--- What this task involves ---
Write out the complete data exactly as written.

--- Extracted records ---
□ □ □ □ □ □ □

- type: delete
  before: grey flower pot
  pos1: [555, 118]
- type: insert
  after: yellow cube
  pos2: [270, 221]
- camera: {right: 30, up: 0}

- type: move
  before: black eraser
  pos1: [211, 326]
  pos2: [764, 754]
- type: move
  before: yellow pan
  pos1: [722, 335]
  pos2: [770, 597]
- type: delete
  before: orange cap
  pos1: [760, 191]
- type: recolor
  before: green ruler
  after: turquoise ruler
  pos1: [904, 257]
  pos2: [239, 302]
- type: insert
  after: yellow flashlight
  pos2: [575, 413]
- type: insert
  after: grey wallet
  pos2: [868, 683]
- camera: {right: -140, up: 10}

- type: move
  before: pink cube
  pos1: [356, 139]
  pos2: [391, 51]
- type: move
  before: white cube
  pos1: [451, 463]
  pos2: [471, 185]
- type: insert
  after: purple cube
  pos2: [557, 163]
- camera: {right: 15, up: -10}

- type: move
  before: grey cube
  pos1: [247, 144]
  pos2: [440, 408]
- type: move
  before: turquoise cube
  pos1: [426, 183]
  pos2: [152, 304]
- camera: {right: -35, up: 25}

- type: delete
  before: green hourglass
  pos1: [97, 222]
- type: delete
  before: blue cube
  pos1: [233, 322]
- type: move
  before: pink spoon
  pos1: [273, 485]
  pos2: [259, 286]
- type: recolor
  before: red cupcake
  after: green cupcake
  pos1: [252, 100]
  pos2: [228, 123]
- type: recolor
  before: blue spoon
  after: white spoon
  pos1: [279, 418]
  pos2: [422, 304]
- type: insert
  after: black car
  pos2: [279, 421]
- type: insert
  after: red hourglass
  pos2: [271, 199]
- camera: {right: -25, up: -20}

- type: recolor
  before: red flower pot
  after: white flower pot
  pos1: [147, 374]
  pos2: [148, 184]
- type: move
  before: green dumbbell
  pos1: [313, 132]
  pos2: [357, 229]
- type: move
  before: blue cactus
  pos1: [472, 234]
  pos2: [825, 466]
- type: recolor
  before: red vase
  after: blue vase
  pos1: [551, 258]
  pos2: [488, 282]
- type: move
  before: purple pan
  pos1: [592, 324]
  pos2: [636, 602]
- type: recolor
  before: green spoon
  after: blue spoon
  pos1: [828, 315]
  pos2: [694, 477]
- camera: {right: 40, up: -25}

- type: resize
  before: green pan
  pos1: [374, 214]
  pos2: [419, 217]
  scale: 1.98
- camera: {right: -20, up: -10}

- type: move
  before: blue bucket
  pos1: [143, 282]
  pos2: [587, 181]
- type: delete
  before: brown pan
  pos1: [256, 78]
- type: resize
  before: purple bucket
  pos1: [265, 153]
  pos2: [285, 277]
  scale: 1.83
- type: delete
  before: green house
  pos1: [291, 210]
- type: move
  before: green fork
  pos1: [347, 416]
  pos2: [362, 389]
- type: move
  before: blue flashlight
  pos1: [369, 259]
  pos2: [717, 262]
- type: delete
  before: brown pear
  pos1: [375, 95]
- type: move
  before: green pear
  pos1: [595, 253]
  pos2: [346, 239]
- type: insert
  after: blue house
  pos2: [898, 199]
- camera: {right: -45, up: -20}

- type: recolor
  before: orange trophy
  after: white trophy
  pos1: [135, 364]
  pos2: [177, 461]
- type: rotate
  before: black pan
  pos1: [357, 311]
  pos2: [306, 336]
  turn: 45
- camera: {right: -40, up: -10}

□ □ □ □ □ □ □

--- Output below ---
- type: delete
  before: grey flower pot
  pos1: [555, 118]
- type: insert
  after: yellow cube
  pos2: [270, 221]
- camera: {right: 30, up: 0}

- type: move
  before: black eraser
  pos1: [211, 326]
  pos2: [764, 754]
- type: move
  before: yellow pan
  pos1: [722, 335]
  pos2: [770, 597]
- type: delete
  before: orange cap
  pos1: [760, 191]
- type: recolor
  before: green ruler
  after: turquoise ruler
  pos1: [904, 257]
  pos2: [239, 302]
- type: insert
  after: yellow flashlight
  pos2: [575, 413]
- type: insert
  after: grey wallet
  pos2: [868, 683]
- camera: {right: -140, up: 10}

- type: move
  before: pink cube
  pos1: [356, 139]
  pos2: [391, 51]
- type: move
  before: white cube
  pos1: [451, 463]
  pos2: [471, 185]
- type: insert
  after: purple cube
  pos2: [557, 163]
- camera: {right: 15, up: -10}

- type: move
  before: grey cube
  pos1: [247, 144]
  pos2: [440, 408]
- type: move
  before: turquoise cube
  pos1: [426, 183]
  pos2: [152, 304]
- camera: {right: -35, up: 25}

- type: delete
  before: green hourglass
  pos1: [97, 222]
- type: delete
  before: blue cube
  pos1: [233, 322]
- type: move
  before: pink spoon
  pos1: [273, 485]
  pos2: [259, 286]
- type: recolor
  before: red cupcake
  after: green cupcake
  pos1: [252, 100]
  pos2: [228, 123]
- type: recolor
  before: blue spoon
  after: white spoon
  pos1: [279, 418]
  pos2: [422, 304]
- type: insert
  after: black car
  pos2: [279, 421]
- type: insert
  after: red hourglass
  pos2: [271, 199]
- camera: {right: -25, up: -20}

- type: recolor
  before: red flower pot
  after: white flower pot
  pos1: [147, 374]
  pos2: [148, 184]
- type: move
  before: green dumbbell
  pos1: [313, 132]
  pos2: [357, 229]
- type: move
  before: blue cactus
  pos1: [472, 234]
  pos2: [825, 466]
- type: recolor
  before: red vase
  after: blue vase
  pos1: [551, 258]
  pos2: [488, 282]
- type: move
  before: purple pan
  pos1: [592, 324]
  pos2: [636, 602]
- type: recolor
  before: green spoon
  after: blue spoon
  pos1: [828, 315]
  pos2: [694, 477]
- camera: {right: 40, up: -25}

- type: resize
  before: green pan
  pos1: [374, 214]
  pos2: [419, 217]
  scale: 1.98
- camera: {right: -20, up: -10}

- type: move
  before: blue bucket
  pos1: [143, 282]
  pos2: [587, 181]
- type: delete
  before: brown pan
  pos1: [256, 78]
- type: resize
  before: purple bucket
  pos1: [265, 153]
  pos2: [285, 277]
  scale: 1.83
- type: delete
  before: green house
  pos1: [291, 210]
- type: move
  before: green fork
  pos1: [347, 416]
  pos2: [362, 389]
- type: move
  before: blue flashlight
  pos1: [369, 259]
  pos2: [717, 262]
- type: delete
  before: brown pear
  pos1: [375, 95]
- type: move
  before: green pear
  pos1: [595, 253]
  pos2: [346, 239]
- type: insert
  after: blue house
  pos2: [898, 199]
- camera: {right: -45, up: -20}

- type: recolor
  before: orange trophy
  after: white trophy
  pos1: [135, 364]
  pos2: [177, 461]
- type: rotate
  before: black pan
  pos1: [357, 311]
  pos2: [306, 336]
  turn: 45
- camera: {right: -40, up: -10}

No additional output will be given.